Aim of the task ▸ Every line below that holds the word "grey" must be listed.

===== Data for processing

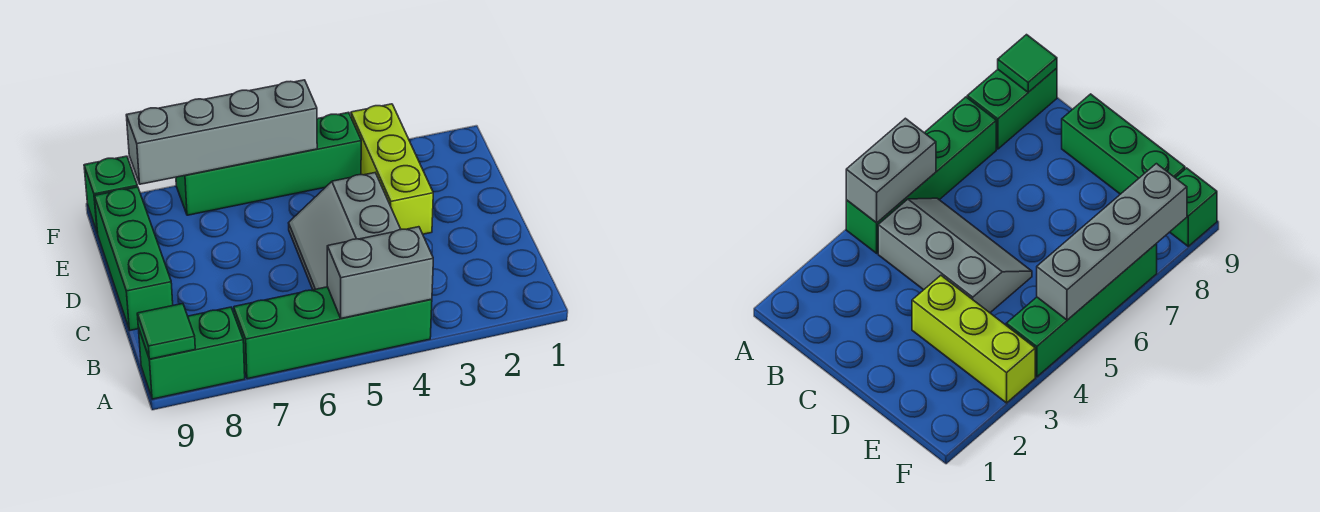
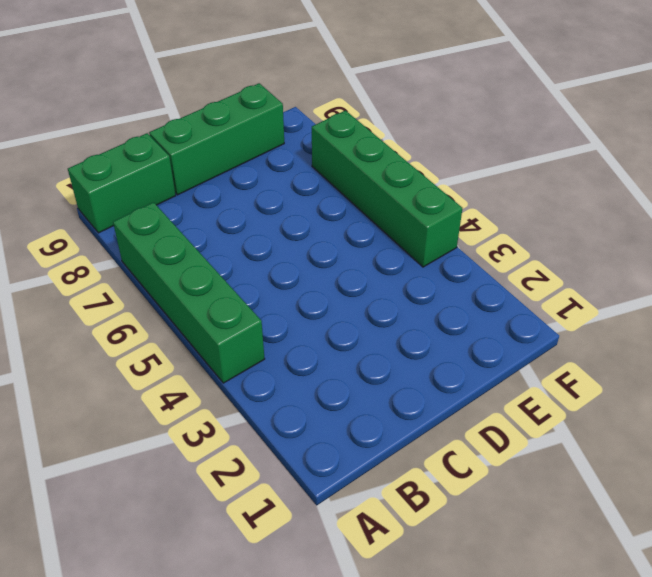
green brick A9:B9 level 1 -> green brick A8:A9 level 1
none -> grey slope B4:D5 level 1 top 4
none -> lime brick D3:F3 level 1

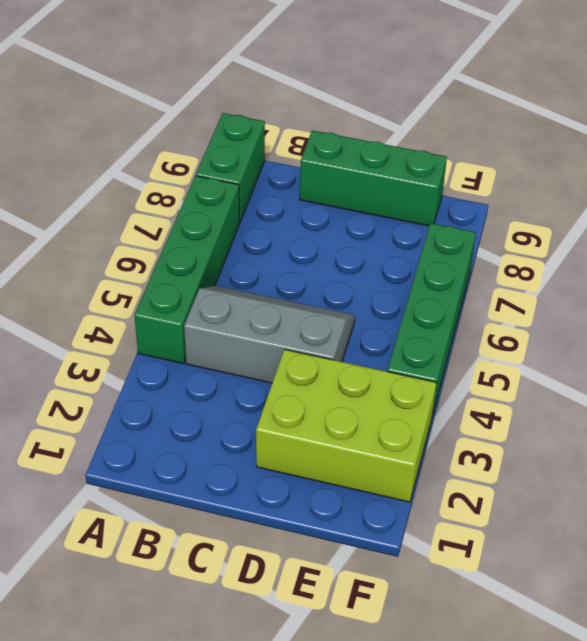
lime brick D2:F3 level 1 -> lime brick D3:F3 level 1
none -> green brick F9 level 1
none -> grey brick A4:A5 level 2

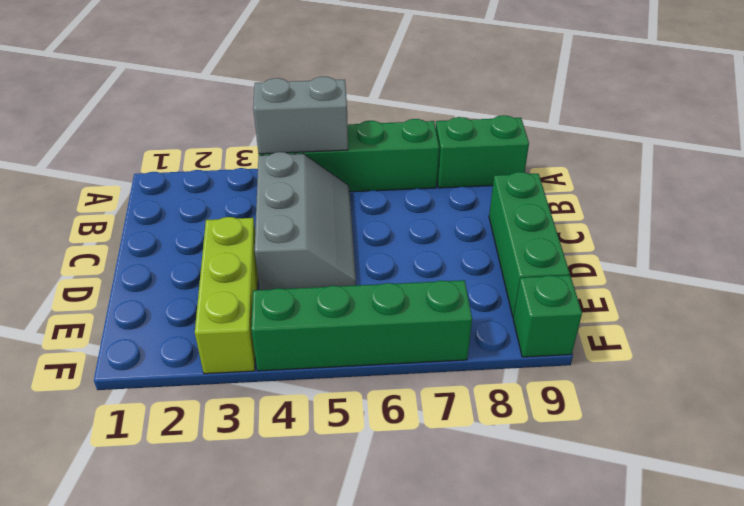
none -> green tile A9 level 2
none -> grey brick F5:F8 level 2

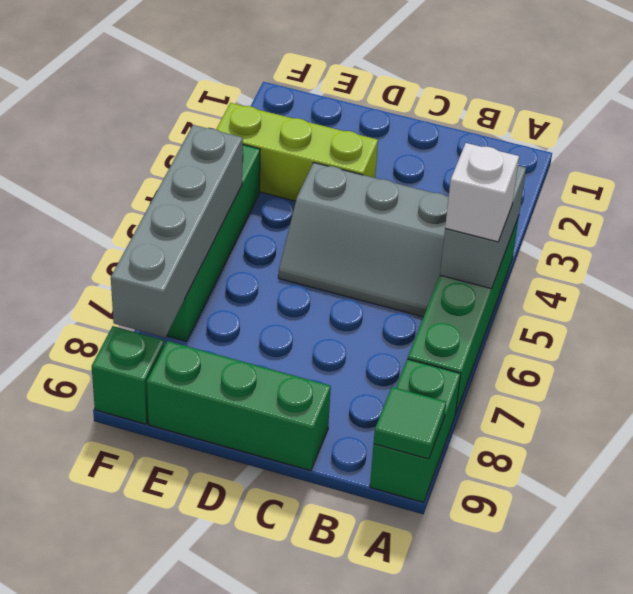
white brick A5 level 3 -> none

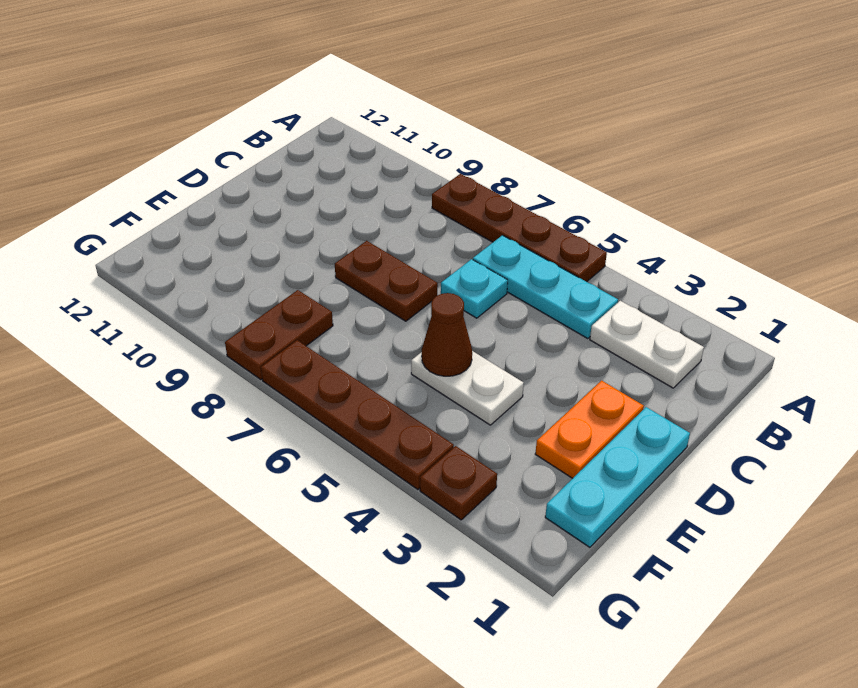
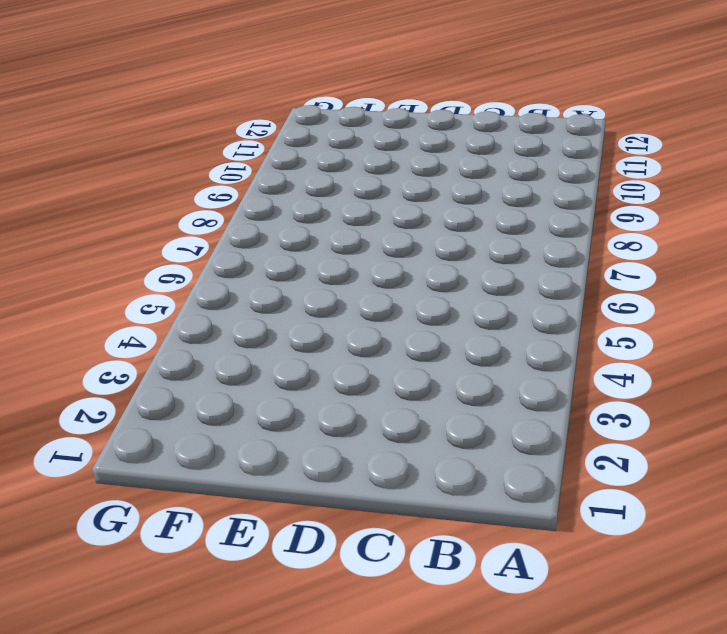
none -> brown plate A5:A8 level 1
none -> white plate B2:B3 level 1
none -> cyan plate B4:B6 level 1

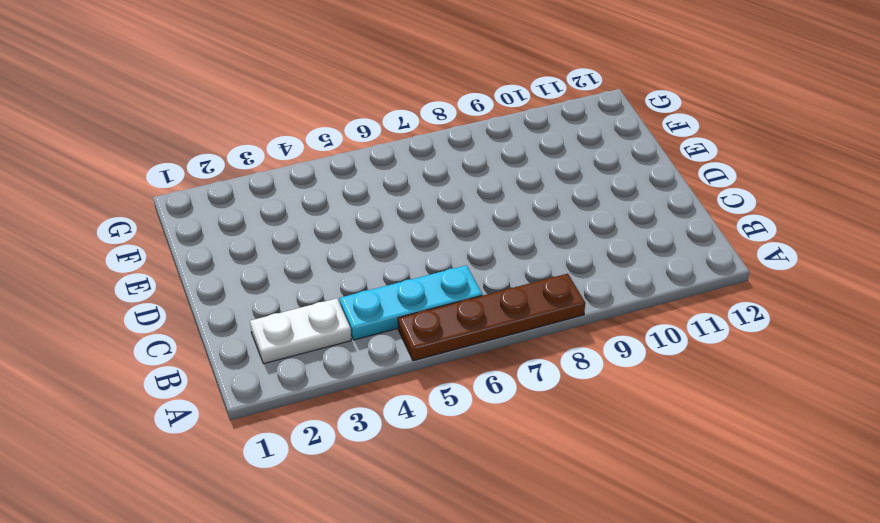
none -> cyan plate C6 level 1
none -> cyan plate D1:F1 level 1
none -> orange plate D2:E2 level 1

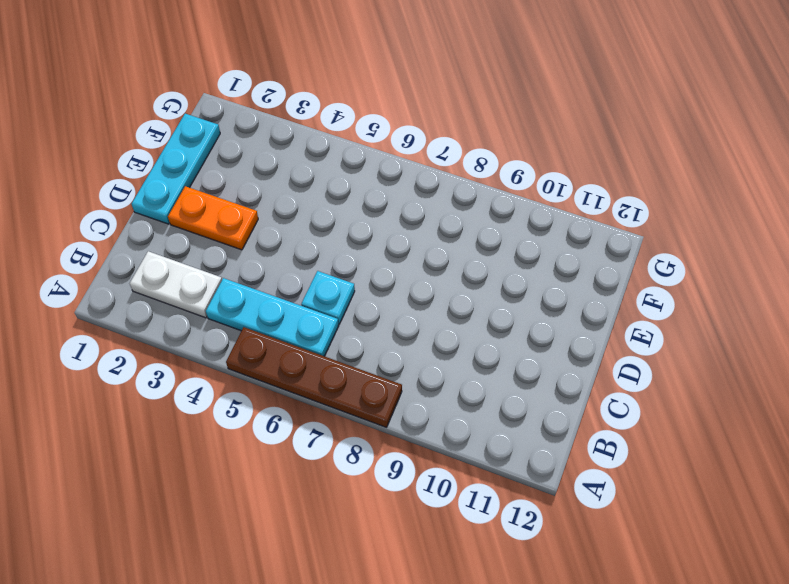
orange plate D2:D3 level 1 -> orange plate D2:E2 level 1
none -> brown plate D7:D8 level 1
none -> white plate E4:E5 level 1
none -> brown plate F8:G8 level 1

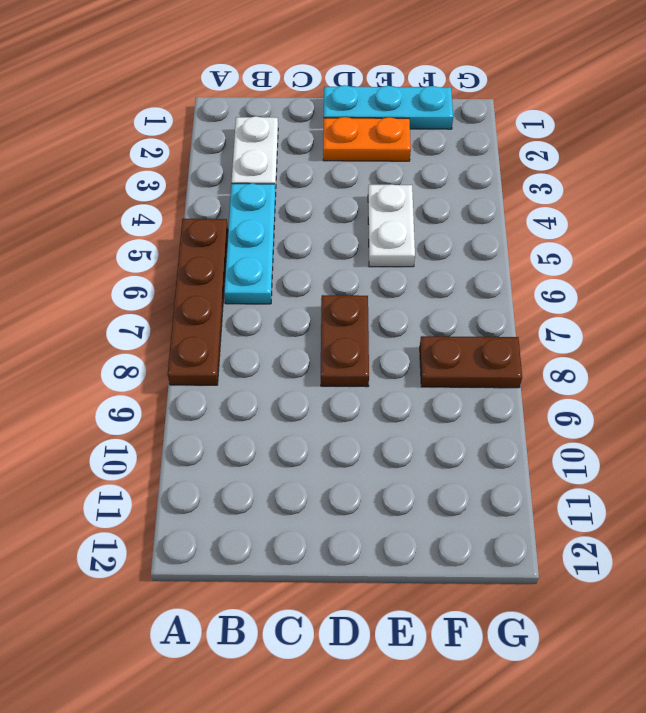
none -> cyan plate C6 level 1
none -> brown plate G3 level 1
none -> brown plate G4:G7 level 1

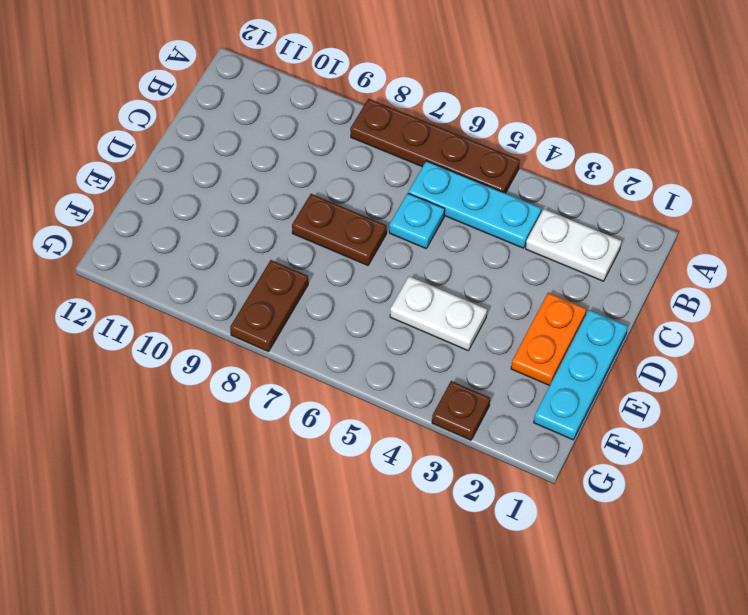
none -> brown plate G4:G7 level 1
none -> brown cone E5 level 2

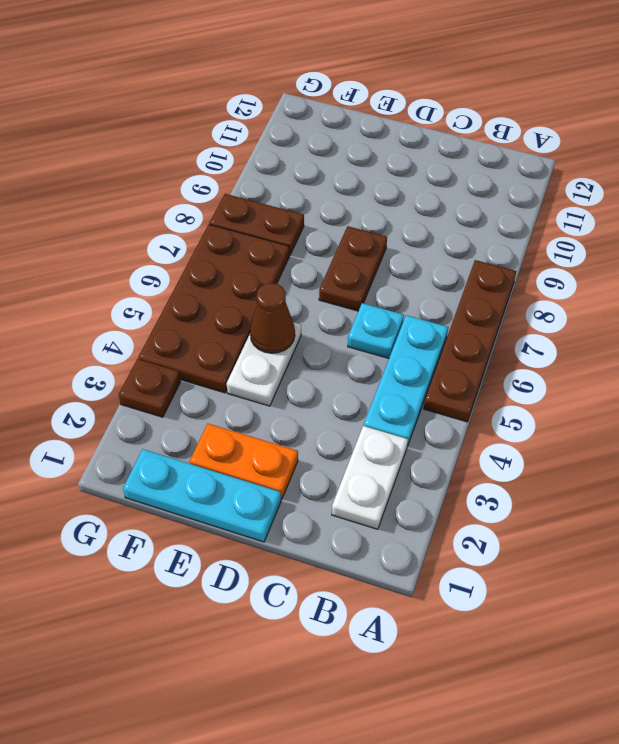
brown plate F4:G7 level 1 -> brown plate G4:G7 level 1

==========

Result of this exercise ▸
none -> grey slope B4:D5 level 1 top 4
none -> grey brick A4:A5 level 2
none -> grey brick F5:F8 level 2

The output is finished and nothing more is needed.